**WHAT YOU SHOULD DO**
Look through the entries below and copy exactly the part that begins with the line containing "123 258 197>" and ends with the line containing "360 604 397>". Do not copy the pictures.

**AVAILABLE DATA**
=== Section Start ===

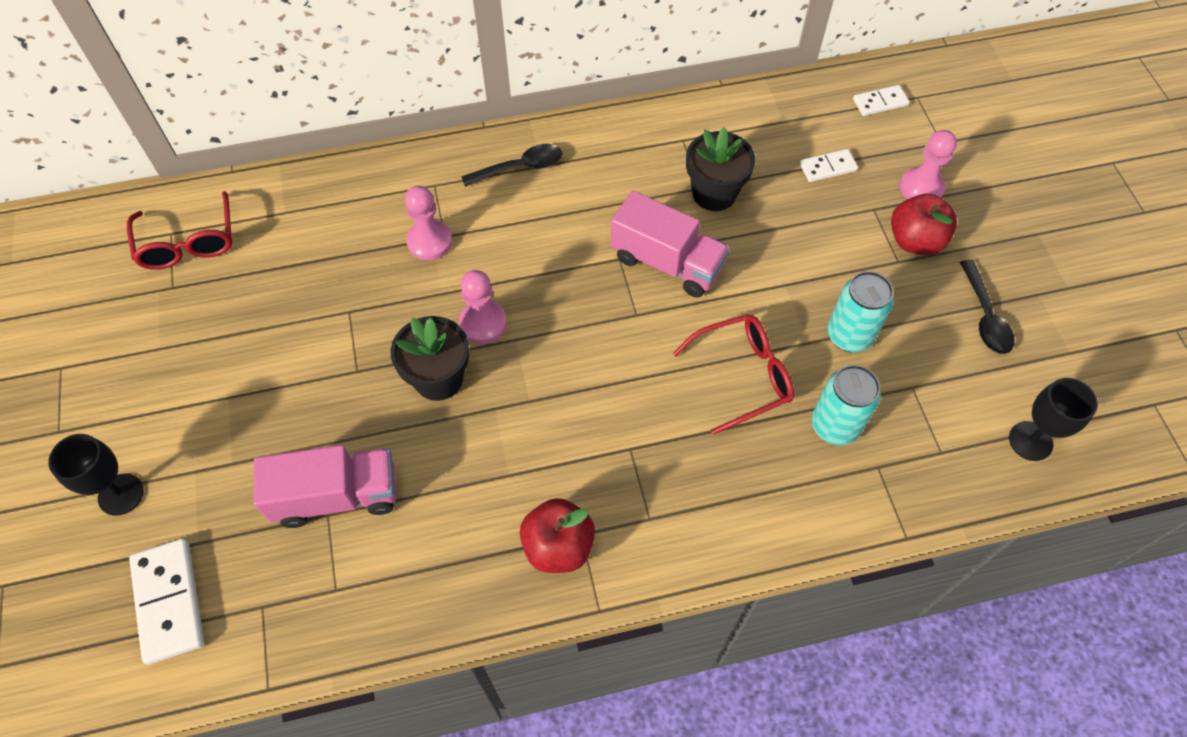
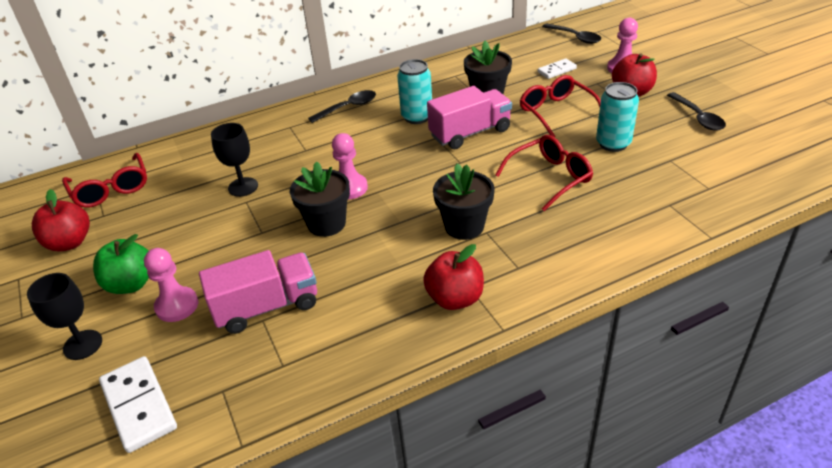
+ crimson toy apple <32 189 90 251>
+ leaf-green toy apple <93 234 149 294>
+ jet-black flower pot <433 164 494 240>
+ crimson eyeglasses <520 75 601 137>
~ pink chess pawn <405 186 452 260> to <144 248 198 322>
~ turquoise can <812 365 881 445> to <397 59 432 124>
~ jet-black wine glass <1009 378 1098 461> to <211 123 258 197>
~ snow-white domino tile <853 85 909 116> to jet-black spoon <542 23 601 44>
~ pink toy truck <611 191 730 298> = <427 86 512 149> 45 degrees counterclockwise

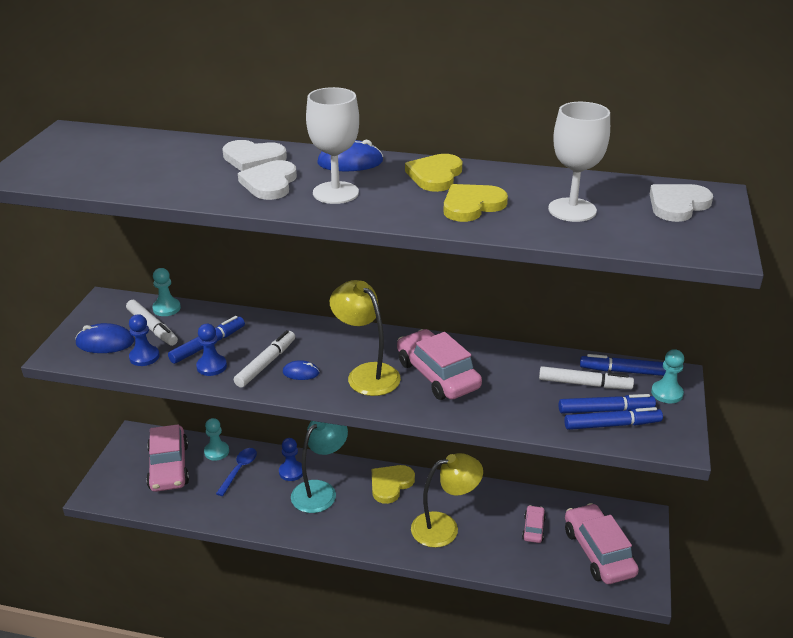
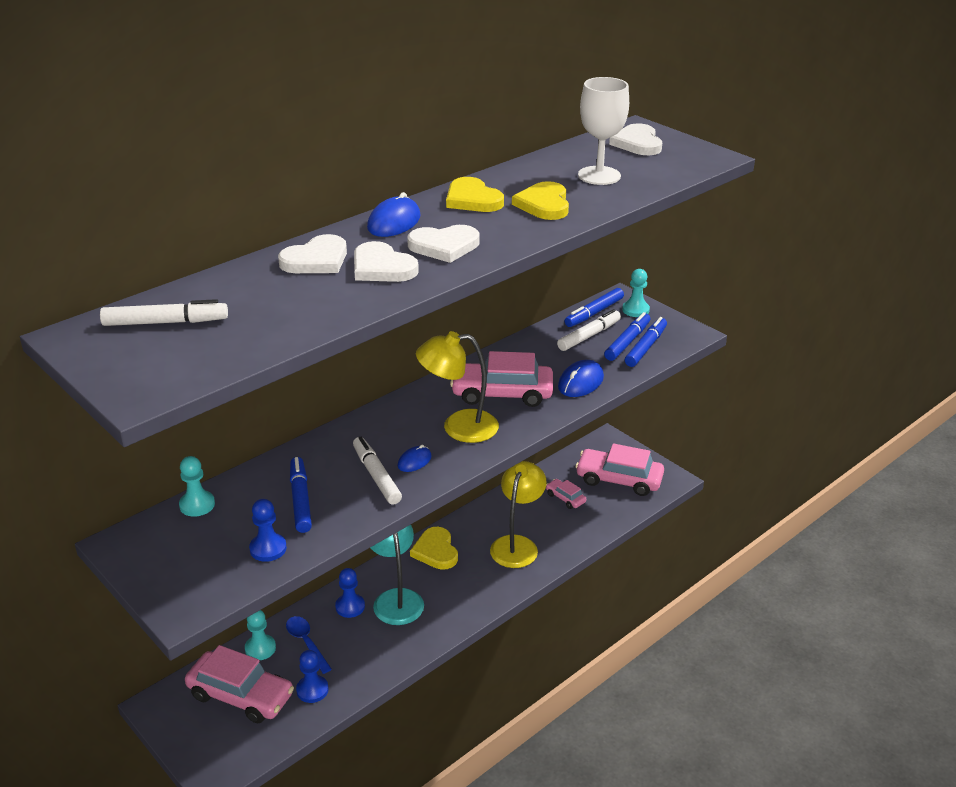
~ royal blue PC mouse <75 323 134 353> to <558 360 604 397>
~ snow-white felt pen <126 300 178 346> to <100 299 228 326>
~ royal blue chess pawn <196 324 227 376> to <296 650 329 703>
~ snow-white wine glass <306 87 359 204> to snow-white heart <407 225 480 263>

=== Section End ===

**EXERCISE OUTPUT**
~ jet-black wine glass <1009 378 1098 461> to <211 123 258 197>
~ snow-white domino tile <853 85 909 116> to jet-black spoon <542 23 601 44>
~ pink toy truck <611 191 730 298> = <427 86 512 149> 45 degrees counterclockwise

~ royal blue PC mouse <75 323 134 353> to <558 360 604 397>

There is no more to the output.